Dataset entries
■ ■ ■
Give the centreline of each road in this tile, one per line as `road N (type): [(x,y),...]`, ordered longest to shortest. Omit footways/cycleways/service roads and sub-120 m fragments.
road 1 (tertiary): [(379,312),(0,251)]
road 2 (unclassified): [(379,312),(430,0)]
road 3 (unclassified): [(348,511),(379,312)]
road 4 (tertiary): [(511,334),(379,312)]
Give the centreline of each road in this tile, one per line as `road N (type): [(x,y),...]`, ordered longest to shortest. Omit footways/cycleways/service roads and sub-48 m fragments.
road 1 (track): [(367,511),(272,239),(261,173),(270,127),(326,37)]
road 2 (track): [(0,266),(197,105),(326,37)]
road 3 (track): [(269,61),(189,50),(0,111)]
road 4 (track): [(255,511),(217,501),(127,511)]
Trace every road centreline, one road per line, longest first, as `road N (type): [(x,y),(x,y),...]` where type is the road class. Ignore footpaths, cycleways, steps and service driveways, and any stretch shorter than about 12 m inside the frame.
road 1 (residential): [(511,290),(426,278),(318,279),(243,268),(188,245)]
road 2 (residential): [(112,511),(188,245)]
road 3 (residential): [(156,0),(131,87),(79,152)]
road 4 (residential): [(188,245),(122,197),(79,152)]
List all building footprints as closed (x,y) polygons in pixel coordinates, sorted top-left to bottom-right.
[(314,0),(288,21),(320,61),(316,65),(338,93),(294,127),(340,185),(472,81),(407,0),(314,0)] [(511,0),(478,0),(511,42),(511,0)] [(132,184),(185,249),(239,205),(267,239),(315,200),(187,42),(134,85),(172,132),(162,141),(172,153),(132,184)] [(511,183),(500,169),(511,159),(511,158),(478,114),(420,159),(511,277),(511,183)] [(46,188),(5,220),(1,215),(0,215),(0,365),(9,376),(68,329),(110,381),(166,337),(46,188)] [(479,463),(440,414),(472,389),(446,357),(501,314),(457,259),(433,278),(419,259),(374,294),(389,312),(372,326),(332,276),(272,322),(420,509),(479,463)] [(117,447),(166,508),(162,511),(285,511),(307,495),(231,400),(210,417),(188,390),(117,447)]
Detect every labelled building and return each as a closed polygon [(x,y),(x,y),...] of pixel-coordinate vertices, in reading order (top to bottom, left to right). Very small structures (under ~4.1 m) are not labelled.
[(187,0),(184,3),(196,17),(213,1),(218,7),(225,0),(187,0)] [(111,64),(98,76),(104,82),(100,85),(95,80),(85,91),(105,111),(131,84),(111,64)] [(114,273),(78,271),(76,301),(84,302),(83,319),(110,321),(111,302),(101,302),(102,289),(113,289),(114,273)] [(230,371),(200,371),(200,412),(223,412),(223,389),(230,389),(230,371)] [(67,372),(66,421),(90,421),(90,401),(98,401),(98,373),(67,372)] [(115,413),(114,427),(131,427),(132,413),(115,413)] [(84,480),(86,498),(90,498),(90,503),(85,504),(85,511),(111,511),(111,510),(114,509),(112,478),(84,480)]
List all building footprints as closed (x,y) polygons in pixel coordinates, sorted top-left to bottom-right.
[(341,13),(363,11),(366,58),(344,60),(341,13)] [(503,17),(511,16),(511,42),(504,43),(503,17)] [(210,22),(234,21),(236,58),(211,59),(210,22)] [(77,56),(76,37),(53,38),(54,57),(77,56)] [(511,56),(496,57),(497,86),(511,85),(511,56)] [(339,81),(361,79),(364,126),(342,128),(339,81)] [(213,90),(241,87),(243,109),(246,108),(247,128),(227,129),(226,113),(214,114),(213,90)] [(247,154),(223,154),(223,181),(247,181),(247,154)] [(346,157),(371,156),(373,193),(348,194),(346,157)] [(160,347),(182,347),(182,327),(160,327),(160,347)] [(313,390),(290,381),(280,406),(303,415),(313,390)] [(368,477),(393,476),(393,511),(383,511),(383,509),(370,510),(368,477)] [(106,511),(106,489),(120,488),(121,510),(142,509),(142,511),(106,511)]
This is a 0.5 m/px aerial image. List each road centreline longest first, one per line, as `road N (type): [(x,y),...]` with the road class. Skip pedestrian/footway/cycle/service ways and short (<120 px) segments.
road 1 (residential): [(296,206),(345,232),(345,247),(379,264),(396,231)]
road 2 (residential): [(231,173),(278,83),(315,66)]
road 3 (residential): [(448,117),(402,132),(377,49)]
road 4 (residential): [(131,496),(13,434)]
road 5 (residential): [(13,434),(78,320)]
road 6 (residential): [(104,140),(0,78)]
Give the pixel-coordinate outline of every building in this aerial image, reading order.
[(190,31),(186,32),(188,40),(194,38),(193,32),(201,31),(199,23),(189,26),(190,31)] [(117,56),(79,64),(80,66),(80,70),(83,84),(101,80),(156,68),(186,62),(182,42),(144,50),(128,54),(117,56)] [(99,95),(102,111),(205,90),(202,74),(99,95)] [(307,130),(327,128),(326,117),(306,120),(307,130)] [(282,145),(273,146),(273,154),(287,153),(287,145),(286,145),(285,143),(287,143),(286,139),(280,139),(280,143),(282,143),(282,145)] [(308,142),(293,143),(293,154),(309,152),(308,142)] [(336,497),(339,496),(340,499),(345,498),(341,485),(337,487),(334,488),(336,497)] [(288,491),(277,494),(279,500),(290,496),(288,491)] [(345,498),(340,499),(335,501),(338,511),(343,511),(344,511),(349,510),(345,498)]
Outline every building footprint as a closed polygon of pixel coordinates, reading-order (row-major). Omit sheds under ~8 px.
■ ■ ■
▶ **Work required**
Copy out all the records again, swapping every "centreline" for "centerline" and leaving the rest untouched.

▶ **The result**
Give the centerline of each road in this tile, one per line as `road N (type): [(x,y),...]`, ordered longest to shortest. Omit footways/cycleways/service roads and sub-120 m fragments.
road 1 (tertiary): [(379,312),(0,251)]
road 2 (unclassified): [(379,312),(430,0)]
road 3 (unclassified): [(348,511),(379,312)]
road 4 (tertiary): [(511,334),(379,312)]
Give the centerline of each road in this tile, one per line as `road N (type): [(x,y),...]`, ordered longest to shortest. Omit footways/cycleways/service roads and sub-48 m fragments.
road 1 (track): [(367,511),(272,239),(261,173),(270,127),(326,37)]
road 2 (track): [(0,266),(197,105),(326,37)]
road 3 (track): [(269,61),(189,50),(0,111)]
road 4 (track): [(255,511),(217,501),(127,511)]
Trace every road centerline, one road per line, longest first, as `road N (type): [(x,y),(x,y),...]` where type is the road class. Ignore footpaths, cycleways, steps and service driveways, and any stretch shorter than about 12 m inside the frame.
road 1 (residential): [(511,290),(426,278),(318,279),(243,268),(188,245)]
road 2 (residential): [(112,511),(188,245)]
road 3 (residential): [(156,0),(131,87),(79,152)]
road 4 (residential): [(188,245),(122,197),(79,152)]
List all building footprints as closed (x,y) polygons in pixel coordinates, sorted top-left to bottom-right.
[(314,0),(288,21),(320,61),(316,65),(338,93),(294,127),(340,185),(472,81),(407,0),(314,0)] [(511,0),(478,0),(511,42),(511,0)] [(132,184),(185,249),(239,205),(267,239),(315,200),(187,42),(134,85),(172,132),(162,141),(172,153),(132,184)] [(511,183),(500,169),(511,159),(511,158),(478,114),(420,159),(511,277),(511,183)] [(46,188),(5,220),(1,215),(0,215),(0,365),(9,376),(68,329),(110,381),(166,337),(46,188)] [(479,463),(440,414),(472,389),(446,357),(501,314),(457,259),(433,278),(419,259),(374,294),(389,312),(372,326),(332,276),(272,322),(420,509),(479,463)] [(117,447),(166,508),(162,511),(285,511),(307,495),(231,400),(210,417),(188,390),(117,447)]
Detect every labelled building and return each as a closed polygon [(x,y),(x,y),...] of pixel-coordinate vertices, in reading order (top to bottom, left to right). Very small structures (under ~4.1 m) are not labelled.
[(187,0),(184,3),(196,17),(213,1),(218,7),(225,0),(187,0)] [(111,64),(98,76),(104,82),(100,85),(95,80),(85,91),(105,111),(131,84),(111,64)] [(114,273),(78,271),(76,301),(84,302),(83,319),(110,321),(111,302),(101,302),(102,289),(113,289),(114,273)] [(230,371),(200,371),(200,412),(223,412),(223,389),(230,389),(230,371)] [(67,372),(66,421),(90,421),(90,401),(98,401),(98,373),(67,372)] [(115,413),(114,427),(131,427),(132,413),(115,413)] [(84,480),(86,498),(90,498),(90,503),(85,504),(85,511),(111,511),(111,510),(114,509),(112,478),(84,480)]
List all building footprints as closed (x,y) polygons in pixel coordinates, sorted top-left to bottom-right.
[(341,13),(363,11),(366,58),(344,60),(341,13)] [(503,17),(511,16),(511,42),(504,43),(503,17)] [(210,22),(234,21),(236,58),(211,59),(210,22)] [(77,56),(76,37),(53,38),(54,57),(77,56)] [(511,56),(496,57),(497,86),(511,85),(511,56)] [(339,81),(361,79),(364,126),(342,128),(339,81)] [(213,90),(241,87),(243,109),(246,108),(247,128),(227,129),(226,113),(214,114),(213,90)] [(247,154),(223,154),(223,181),(247,181),(247,154)] [(346,157),(371,156),(373,193),(348,194),(346,157)] [(160,347),(182,347),(182,327),(160,327),(160,347)] [(313,390),(290,381),(280,406),(303,415),(313,390)] [(368,477),(393,476),(393,511),(383,511),(383,509),(370,510),(368,477)] [(106,511),(106,489),(120,488),(121,510),(142,509),(142,511),(106,511)]
This is a 0.5 m/px aerial image. List each road centerline longest first, one per line, as `road N (type): [(x,y),...]` with the road class. Skip pedestrian/footway/cycle/service ways and short (<120 px) segments.
road 1 (residential): [(296,206),(345,232),(345,247),(379,264),(396,231)]
road 2 (residential): [(231,173),(278,83),(315,66)]
road 3 (residential): [(448,117),(402,132),(377,49)]
road 4 (residential): [(131,496),(13,434)]
road 5 (residential): [(13,434),(78,320)]
road 6 (residential): [(104,140),(0,78)]
Give the pixel-coordinate outline of every building in this aerial image, reading order.
[(190,31),(186,32),(188,40),(194,38),(193,32),(201,31),(199,23),(189,26),(190,31)] [(117,56),(79,64),(80,66),(80,70),(83,84),(101,80),(156,68),(186,62),(182,42),(144,50),(128,54),(117,56)] [(99,95),(102,111),(205,90),(202,74),(99,95)] [(307,130),(327,128),(326,117),(306,120),(307,130)] [(282,145),(273,146),(273,154),(287,153),(287,145),(286,145),(285,143),(287,143),(286,139),(280,139),(280,143),(282,143),(282,145)] [(308,142),(293,143),(293,154),(309,152),(308,142)] [(336,497),(339,496),(340,499),(345,498),(341,485),(337,487),(334,488),(336,497)] [(288,491),(277,494),(279,500),(290,496),(288,491)] [(345,498),(340,499),(335,501),(338,511),(343,511),(344,511),(349,510),(345,498)]
Outline every building footprint as a closed polygon of pixel coordinates, reading-order (row-major). Omit sheds under ~8 px.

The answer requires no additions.